** Opening ENTRIES PROVIDED block **
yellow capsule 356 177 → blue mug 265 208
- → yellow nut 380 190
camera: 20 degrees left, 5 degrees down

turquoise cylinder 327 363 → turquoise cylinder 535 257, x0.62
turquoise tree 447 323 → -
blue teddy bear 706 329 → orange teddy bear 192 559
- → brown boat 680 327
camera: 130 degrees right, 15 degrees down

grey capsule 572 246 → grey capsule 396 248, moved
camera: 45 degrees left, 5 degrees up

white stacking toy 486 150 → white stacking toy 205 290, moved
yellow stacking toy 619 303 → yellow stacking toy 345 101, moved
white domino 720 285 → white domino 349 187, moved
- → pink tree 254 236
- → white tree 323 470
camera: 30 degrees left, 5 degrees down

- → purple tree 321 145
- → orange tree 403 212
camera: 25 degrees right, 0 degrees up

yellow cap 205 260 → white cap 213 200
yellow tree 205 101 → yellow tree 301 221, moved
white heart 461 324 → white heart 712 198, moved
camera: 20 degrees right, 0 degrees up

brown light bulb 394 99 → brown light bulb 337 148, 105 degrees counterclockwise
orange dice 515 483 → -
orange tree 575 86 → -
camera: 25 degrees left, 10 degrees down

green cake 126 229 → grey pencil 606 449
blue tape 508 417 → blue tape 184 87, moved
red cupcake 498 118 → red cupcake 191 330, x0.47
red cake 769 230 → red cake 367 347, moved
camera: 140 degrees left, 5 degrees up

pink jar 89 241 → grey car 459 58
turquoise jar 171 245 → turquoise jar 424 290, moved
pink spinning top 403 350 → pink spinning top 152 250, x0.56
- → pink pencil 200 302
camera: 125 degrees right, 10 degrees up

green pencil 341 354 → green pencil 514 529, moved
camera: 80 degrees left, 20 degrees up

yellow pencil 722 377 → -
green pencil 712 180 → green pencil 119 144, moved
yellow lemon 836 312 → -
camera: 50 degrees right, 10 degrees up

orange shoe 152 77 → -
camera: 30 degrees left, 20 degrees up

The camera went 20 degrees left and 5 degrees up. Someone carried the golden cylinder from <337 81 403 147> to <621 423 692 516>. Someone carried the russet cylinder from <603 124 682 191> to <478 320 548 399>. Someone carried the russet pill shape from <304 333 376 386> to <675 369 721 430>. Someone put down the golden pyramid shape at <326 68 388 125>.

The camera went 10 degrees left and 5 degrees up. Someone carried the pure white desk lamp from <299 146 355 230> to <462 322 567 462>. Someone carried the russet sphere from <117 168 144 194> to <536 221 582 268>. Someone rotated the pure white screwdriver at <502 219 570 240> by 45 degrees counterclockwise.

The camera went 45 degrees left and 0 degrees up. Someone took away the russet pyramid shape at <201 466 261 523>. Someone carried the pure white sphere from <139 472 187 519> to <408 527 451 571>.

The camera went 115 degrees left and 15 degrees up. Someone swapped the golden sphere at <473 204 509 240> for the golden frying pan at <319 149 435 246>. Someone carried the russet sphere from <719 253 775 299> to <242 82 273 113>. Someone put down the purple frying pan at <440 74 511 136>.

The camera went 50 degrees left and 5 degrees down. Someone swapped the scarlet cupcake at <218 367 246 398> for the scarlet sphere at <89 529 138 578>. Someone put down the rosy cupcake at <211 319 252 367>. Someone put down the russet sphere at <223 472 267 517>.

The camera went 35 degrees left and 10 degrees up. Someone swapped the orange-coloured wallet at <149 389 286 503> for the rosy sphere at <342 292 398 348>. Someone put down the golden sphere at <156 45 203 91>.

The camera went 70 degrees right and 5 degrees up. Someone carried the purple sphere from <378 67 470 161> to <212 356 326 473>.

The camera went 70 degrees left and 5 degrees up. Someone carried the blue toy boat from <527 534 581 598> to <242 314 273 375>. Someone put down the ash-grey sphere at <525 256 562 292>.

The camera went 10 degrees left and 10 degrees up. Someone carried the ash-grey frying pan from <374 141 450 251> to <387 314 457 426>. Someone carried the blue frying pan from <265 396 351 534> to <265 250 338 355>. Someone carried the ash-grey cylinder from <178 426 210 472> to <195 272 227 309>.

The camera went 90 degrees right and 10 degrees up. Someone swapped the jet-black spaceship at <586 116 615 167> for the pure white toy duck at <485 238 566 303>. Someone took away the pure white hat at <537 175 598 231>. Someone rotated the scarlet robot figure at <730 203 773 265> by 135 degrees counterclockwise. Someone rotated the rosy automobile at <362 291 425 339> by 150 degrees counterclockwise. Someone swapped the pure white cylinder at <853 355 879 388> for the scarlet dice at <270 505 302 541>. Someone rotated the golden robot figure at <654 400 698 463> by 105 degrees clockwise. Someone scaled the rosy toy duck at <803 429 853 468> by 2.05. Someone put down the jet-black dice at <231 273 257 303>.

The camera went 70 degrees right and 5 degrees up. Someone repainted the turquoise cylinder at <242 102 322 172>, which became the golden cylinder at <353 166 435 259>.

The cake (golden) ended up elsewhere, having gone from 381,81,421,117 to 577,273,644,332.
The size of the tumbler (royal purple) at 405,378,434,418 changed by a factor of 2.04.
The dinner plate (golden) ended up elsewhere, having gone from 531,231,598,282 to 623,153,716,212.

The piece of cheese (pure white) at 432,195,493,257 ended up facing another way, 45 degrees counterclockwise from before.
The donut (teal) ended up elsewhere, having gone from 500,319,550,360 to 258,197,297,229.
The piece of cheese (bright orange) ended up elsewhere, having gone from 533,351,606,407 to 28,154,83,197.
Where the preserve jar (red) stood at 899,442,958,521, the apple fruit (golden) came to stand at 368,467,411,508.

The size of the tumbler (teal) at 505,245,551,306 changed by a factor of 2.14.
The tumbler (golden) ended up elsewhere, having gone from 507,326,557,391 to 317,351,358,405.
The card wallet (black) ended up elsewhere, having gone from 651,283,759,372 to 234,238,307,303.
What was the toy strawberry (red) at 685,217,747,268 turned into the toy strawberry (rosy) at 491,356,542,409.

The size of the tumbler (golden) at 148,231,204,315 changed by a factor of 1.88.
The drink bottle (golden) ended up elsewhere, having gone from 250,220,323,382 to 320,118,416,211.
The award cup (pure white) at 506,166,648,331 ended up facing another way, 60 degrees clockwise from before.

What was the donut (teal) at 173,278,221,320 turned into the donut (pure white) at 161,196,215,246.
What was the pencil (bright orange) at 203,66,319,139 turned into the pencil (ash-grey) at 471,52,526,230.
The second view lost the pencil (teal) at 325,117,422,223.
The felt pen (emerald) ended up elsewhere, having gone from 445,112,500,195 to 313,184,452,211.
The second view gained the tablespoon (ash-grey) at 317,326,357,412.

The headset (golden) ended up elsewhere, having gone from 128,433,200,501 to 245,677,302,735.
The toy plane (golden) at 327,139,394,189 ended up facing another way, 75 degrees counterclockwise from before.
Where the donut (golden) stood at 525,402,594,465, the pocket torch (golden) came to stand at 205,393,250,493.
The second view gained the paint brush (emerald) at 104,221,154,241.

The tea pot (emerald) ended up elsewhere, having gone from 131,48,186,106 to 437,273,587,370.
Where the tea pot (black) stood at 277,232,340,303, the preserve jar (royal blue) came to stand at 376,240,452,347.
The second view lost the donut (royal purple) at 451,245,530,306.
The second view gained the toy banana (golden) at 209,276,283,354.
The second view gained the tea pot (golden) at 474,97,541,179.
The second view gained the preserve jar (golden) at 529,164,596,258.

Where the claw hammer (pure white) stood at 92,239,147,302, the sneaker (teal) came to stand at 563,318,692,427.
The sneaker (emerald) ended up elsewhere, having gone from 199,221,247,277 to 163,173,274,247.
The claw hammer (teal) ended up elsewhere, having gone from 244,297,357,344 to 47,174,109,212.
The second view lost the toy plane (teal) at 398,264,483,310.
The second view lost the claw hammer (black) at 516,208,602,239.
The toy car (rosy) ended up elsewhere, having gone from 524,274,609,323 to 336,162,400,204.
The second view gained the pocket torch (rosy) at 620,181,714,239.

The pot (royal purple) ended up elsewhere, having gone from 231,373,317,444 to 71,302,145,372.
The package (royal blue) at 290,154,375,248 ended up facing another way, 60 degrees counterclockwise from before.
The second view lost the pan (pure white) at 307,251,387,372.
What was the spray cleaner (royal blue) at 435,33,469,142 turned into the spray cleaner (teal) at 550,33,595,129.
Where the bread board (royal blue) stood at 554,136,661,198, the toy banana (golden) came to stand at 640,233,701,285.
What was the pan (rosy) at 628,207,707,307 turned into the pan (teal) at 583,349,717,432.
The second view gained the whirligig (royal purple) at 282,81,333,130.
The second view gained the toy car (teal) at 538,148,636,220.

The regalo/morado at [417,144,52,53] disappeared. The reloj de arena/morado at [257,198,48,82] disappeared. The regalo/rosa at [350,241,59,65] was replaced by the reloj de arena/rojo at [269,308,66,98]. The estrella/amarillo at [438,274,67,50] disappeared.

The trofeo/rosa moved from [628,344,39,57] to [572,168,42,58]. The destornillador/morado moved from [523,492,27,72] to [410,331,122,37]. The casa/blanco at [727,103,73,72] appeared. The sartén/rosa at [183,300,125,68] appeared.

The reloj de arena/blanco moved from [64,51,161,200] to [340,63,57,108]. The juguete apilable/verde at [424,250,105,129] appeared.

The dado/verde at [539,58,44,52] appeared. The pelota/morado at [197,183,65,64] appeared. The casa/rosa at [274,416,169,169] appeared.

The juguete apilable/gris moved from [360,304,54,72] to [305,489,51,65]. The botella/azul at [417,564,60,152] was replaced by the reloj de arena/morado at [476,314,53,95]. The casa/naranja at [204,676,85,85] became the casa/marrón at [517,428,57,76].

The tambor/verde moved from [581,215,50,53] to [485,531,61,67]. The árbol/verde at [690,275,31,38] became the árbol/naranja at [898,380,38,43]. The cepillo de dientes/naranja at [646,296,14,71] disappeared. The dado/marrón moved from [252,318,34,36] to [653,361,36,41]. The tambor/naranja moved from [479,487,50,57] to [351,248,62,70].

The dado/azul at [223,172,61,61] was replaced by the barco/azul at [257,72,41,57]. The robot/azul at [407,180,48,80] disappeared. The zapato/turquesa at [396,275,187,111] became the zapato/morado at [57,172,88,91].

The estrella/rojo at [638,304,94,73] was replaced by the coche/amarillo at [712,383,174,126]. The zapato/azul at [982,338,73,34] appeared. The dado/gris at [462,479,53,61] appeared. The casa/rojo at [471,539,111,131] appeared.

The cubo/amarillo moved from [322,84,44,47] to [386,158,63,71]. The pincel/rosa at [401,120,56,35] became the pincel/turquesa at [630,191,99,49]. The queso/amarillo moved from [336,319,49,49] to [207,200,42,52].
** Closing ENTRIES PROVIDED block **
EXERCISE GOAL ▸ Beginning with the line above that contains "yellow cap 205 260 → white cap 213 200", copy each line exactly up to and including the line that contains "The camera went 45", and go no further.

RESULT BELOW ▸
yellow cap 205 260 → white cap 213 200
yellow tree 205 101 → yellow tree 301 221, moved
white heart 461 324 → white heart 712 198, moved
camera: 20 degrees right, 0 degrees up

brown light bulb 394 99 → brown light bulb 337 148, 105 degrees counterclockwise
orange dice 515 483 → -
orange tree 575 86 → -
camera: 25 degrees left, 10 degrees down

green cake 126 229 → grey pencil 606 449
blue tape 508 417 → blue tape 184 87, moved
red cupcake 498 118 → red cupcake 191 330, x0.47
red cake 769 230 → red cake 367 347, moved
camera: 140 degrees left, 5 degrees up

pink jar 89 241 → grey car 459 58
turquoise jar 171 245 → turquoise jar 424 290, moved
pink spinning top 403 350 → pink spinning top 152 250, x0.56
- → pink pencil 200 302
camera: 125 degrees right, 10 degrees up

green pencil 341 354 → green pencil 514 529, moved
camera: 80 degrees left, 20 degrees up

yellow pencil 722 377 → -
green pencil 712 180 → green pencil 119 144, moved
yellow lemon 836 312 → -
camera: 50 degrees right, 10 degrees up

orange shoe 152 77 → -
camera: 30 degrees left, 20 degrees up

The camera went 20 degrees left and 5 degrees up. Someone carried the golden cylinder from <337 81 403 147> to <621 423 692 516>. Someone carried the russet cylinder from <603 124 682 191> to <478 320 548 399>. Someone carried the russet pill shape from <304 333 376 386> to <675 369 721 430>. Someone put down the golden pyramid shape at <326 68 388 125>.

The camera went 10 degrees left and 5 degrees up. Someone carried the pure white desk lamp from <299 146 355 230> to <462 322 567 462>. Someone carried the russet sphere from <117 168 144 194> to <536 221 582 268>. Someone rotated the pure white screwdriver at <502 219 570 240> by 45 degrees counterclockwise.

The camera went 45 degrees left and 0 degrees up. Someone took away the russet pyramid shape at <201 466 261 523>. Someone carried the pure white sphere from <139 472 187 519> to <408 527 451 571>.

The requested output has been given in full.